The task » Repeat every one of the lines below word for word, leaving out the pictures.

----------------------------------------

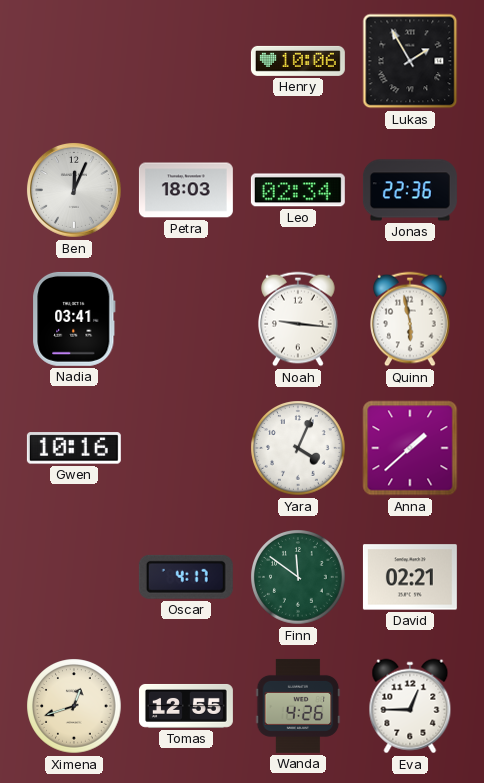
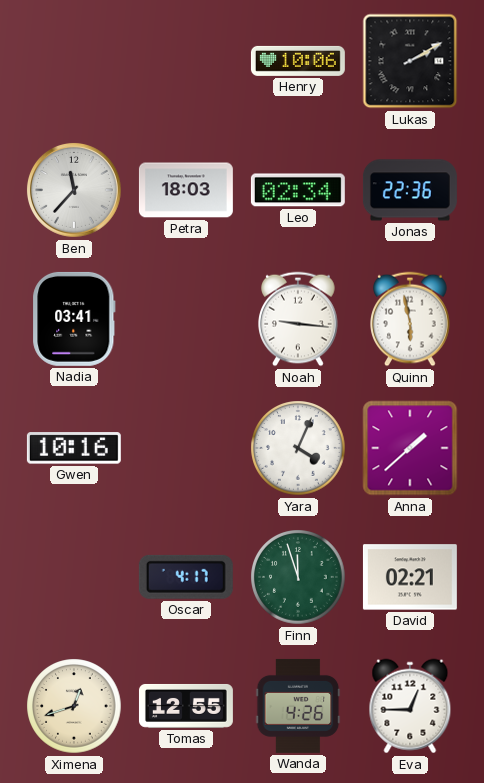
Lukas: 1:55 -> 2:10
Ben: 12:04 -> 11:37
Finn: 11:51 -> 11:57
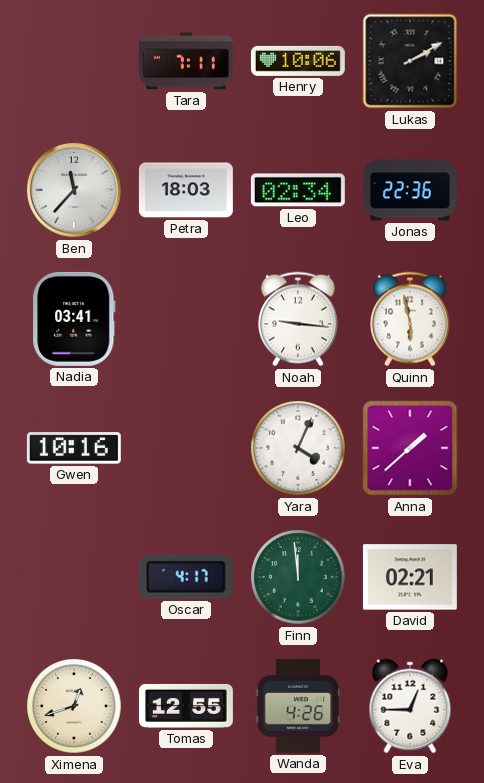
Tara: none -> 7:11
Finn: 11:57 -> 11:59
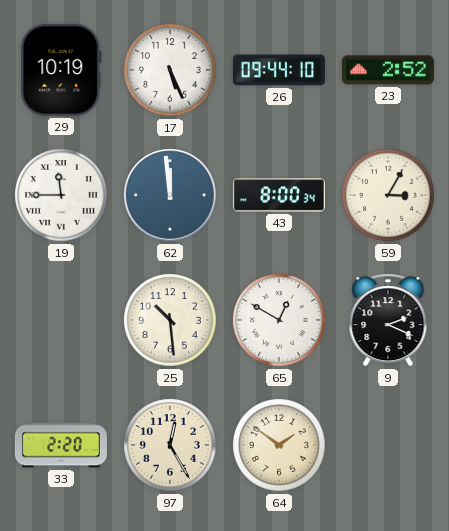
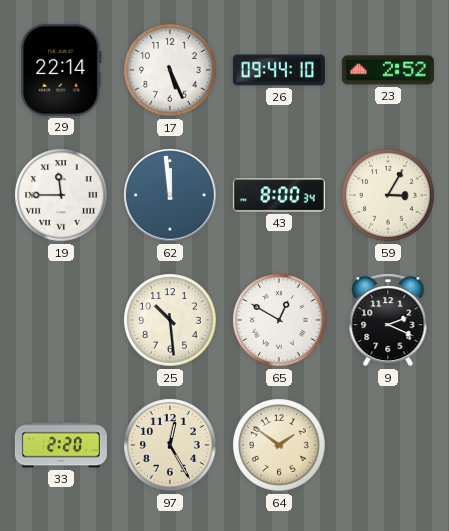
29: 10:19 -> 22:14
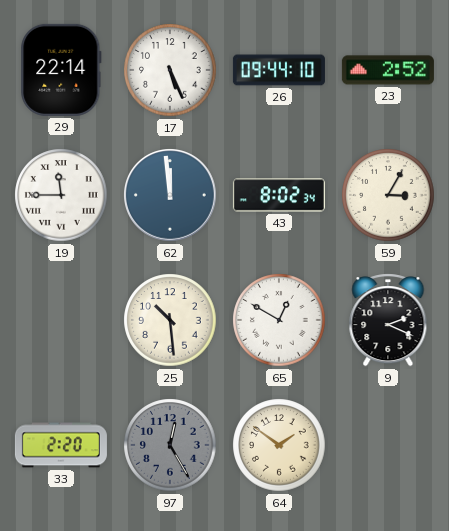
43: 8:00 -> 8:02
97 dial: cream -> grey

----------------------------------------

Response to this task »
Lukas: 1:55 -> 2:10
Ben: 12:04 -> 11:37
Finn: 11:51 -> 11:57
Tara: none -> 7:11
Finn: 11:57 -> 11:59
29: 10:19 -> 22:14
43: 8:00 -> 8:02
97 dial: cream -> grey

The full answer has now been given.